Problem
If a line in the entries below includes "orange", show that line.

Data

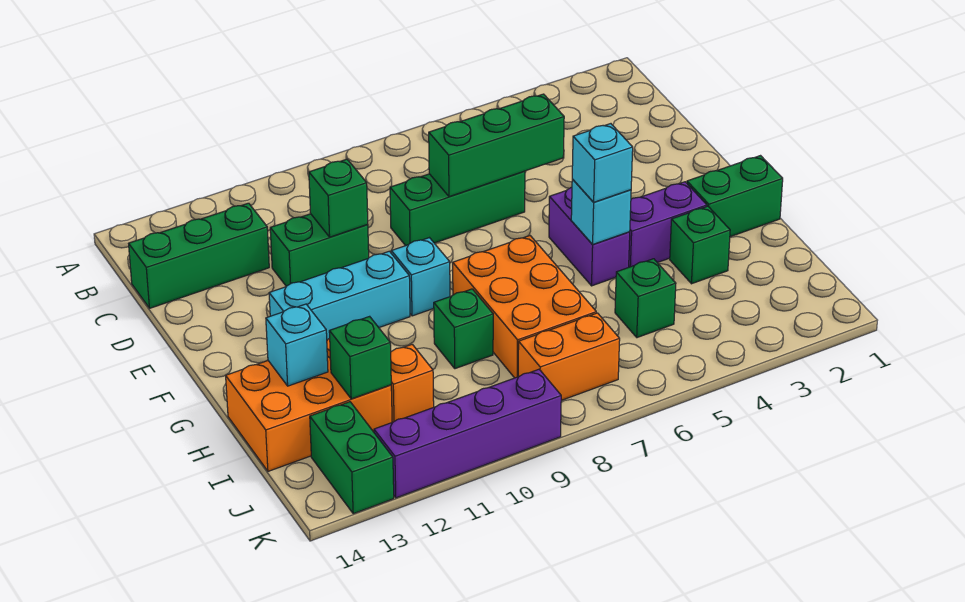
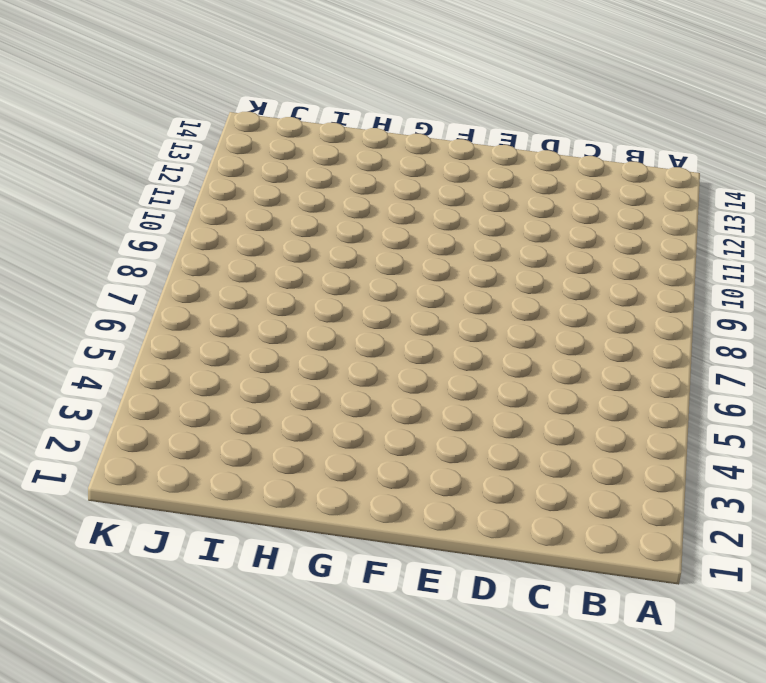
none -> green brick C12:C14 level 1
none -> green brick D6:D8 level 1
none -> green brick D10:D11 level 1

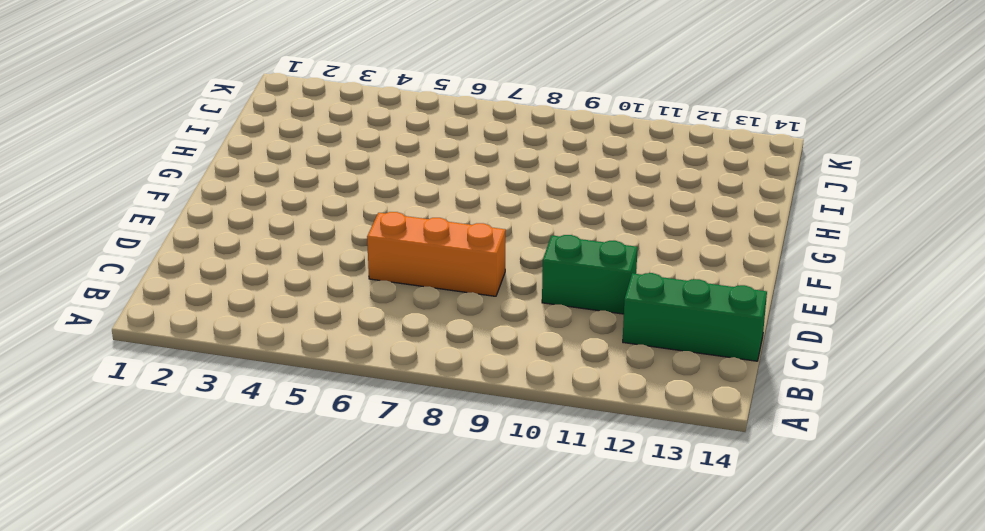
orange brick D6:D8 level 1 -> green brick D6:D8 level 1
none -> purple brick F5:G5 level 1
none -> cyan brick F9 level 1
none -> cyan brick F10:F12 level 1

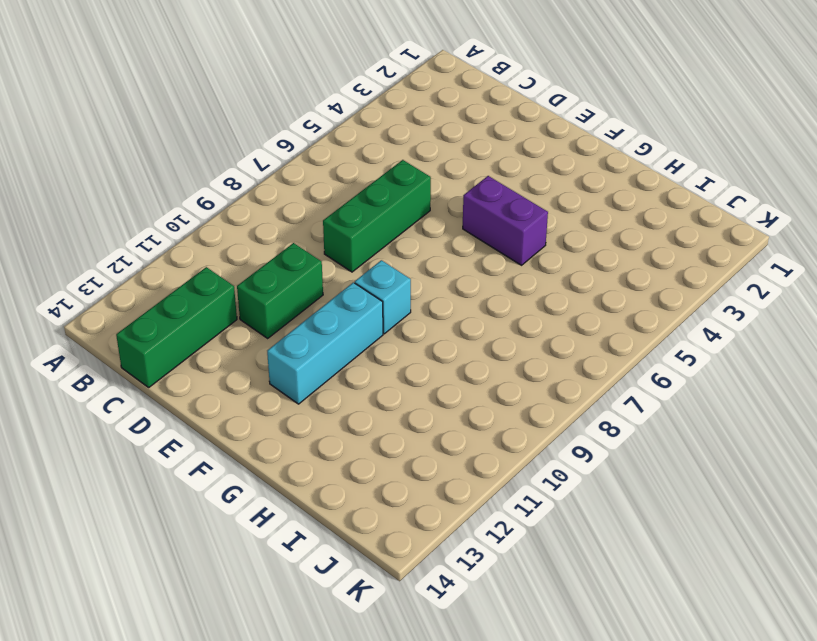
none -> green brick G1:G2 level 1
none -> purple brick G3:G4 level 1
none -> orange brick G7:I8 level 1

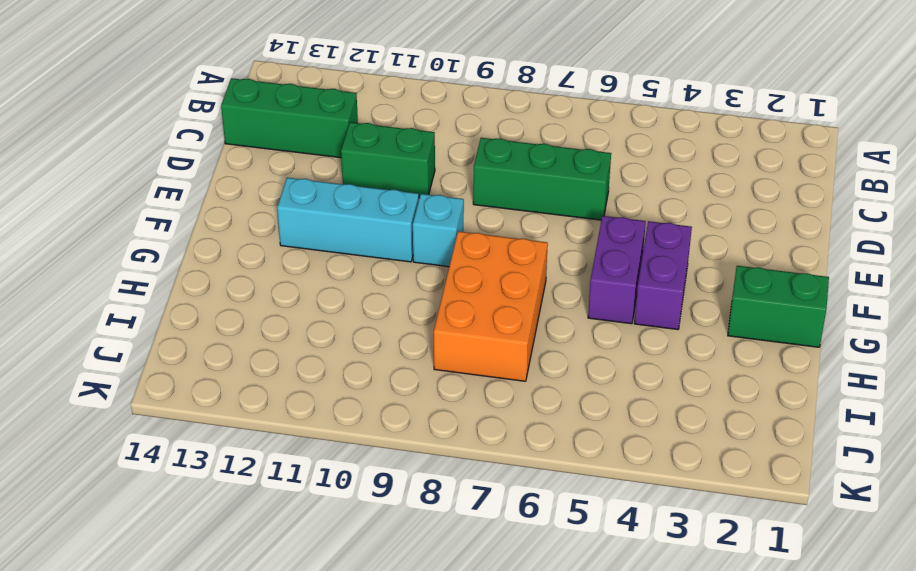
purple brick F4:G4 level 1 -> purple brick G3:G4 level 1
none -> green brick H3 level 1
none -> green brick H9 level 1
none -> orange brick H12:I14 level 1

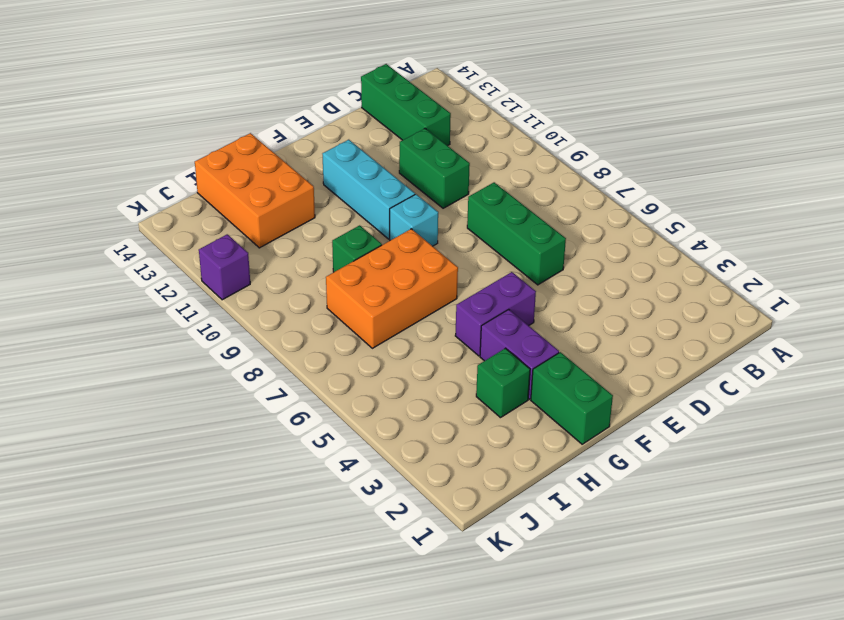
purple brick K11 level 1 -> purple brick K9:K12 level 1
none -> green brick I5 level 1
none -> orange brick I11 level 1
none -> orange brick J7:J8 level 1

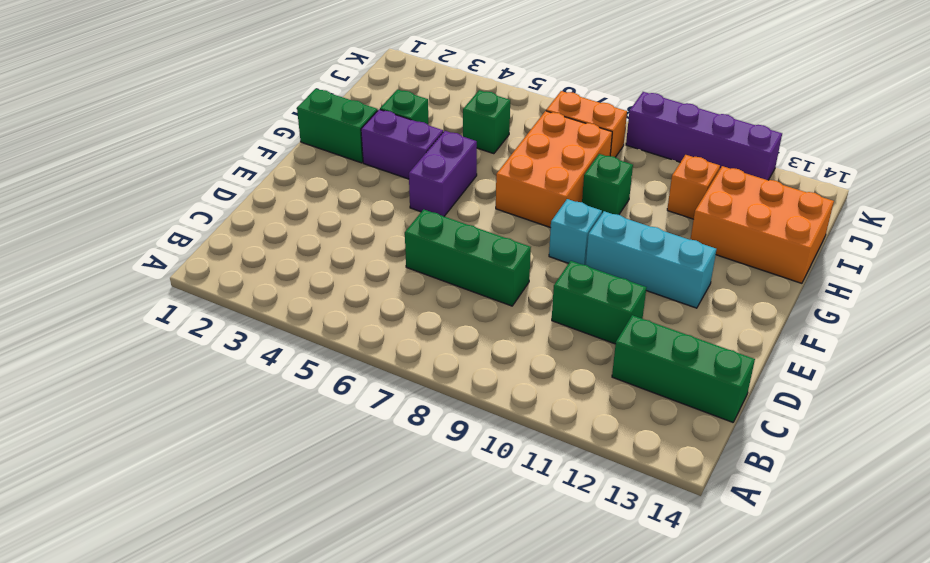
none -> green brick J13:K13 level 1
none -> green brick D5:D7 level 2
none -> green brick D10 level 2

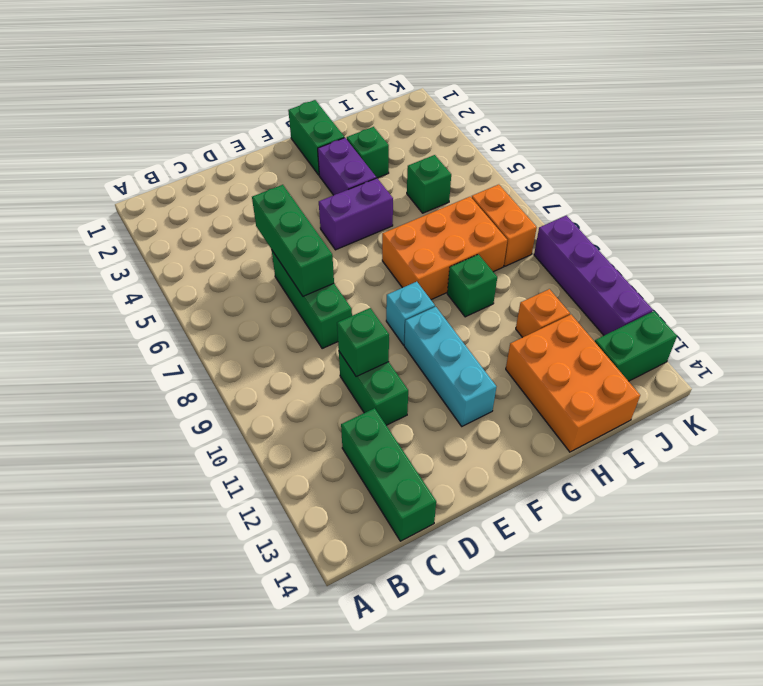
none -> cyan brick G5 level 2
none -> cyan brick H13 level 2
none -> green brick I12 level 2

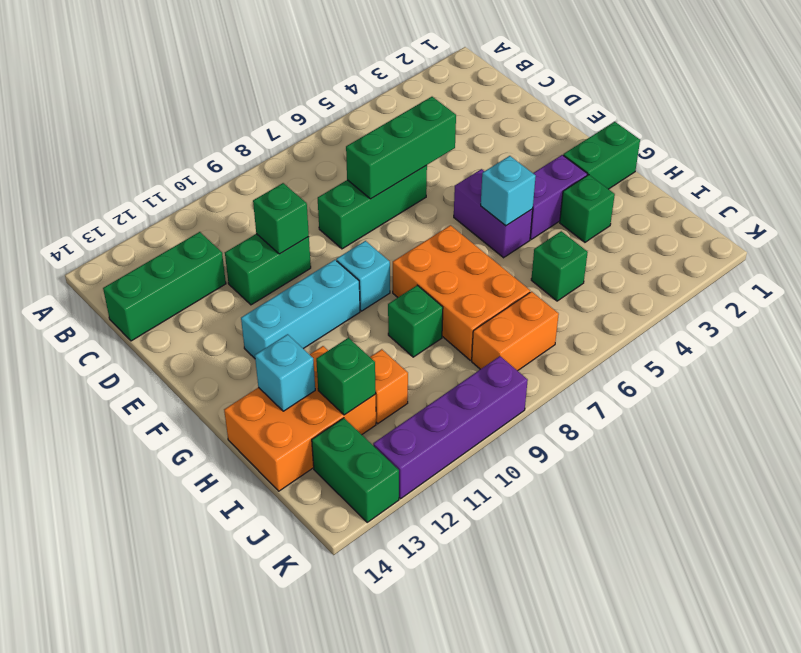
none -> cyan brick G5 level 3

Result of the exercise
orange brick D6:D8 level 1 -> green brick D6:D8 level 1
none -> orange brick G7:I8 level 1
none -> orange brick H12:I14 level 1
none -> orange brick I11 level 1
none -> orange brick J7:J8 level 1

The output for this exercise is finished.